Please transcribe exactly, and only, the lines of the data below between the line holding "pink pan: 0 -> 3" and the line holding "blue ball: 2 -> 0", inclusive.

▶ **Input records**:
····················

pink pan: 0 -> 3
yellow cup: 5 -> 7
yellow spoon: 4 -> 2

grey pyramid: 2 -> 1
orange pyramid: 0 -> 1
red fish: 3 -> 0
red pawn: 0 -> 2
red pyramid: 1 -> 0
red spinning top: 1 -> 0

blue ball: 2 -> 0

····················

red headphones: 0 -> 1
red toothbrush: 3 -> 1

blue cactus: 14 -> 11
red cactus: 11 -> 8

····················

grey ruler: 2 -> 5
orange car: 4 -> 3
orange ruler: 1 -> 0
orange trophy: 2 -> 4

····················

▶ **Solution to the exercise**:
pink pan: 0 -> 3
yellow cup: 5 -> 7
yellow spoon: 4 -> 2

grey pyramid: 2 -> 1
orange pyramid: 0 -> 1
red fish: 3 -> 0
red pawn: 0 -> 2
red pyramid: 1 -> 0
red spinning top: 1 -> 0

blue ball: 2 -> 0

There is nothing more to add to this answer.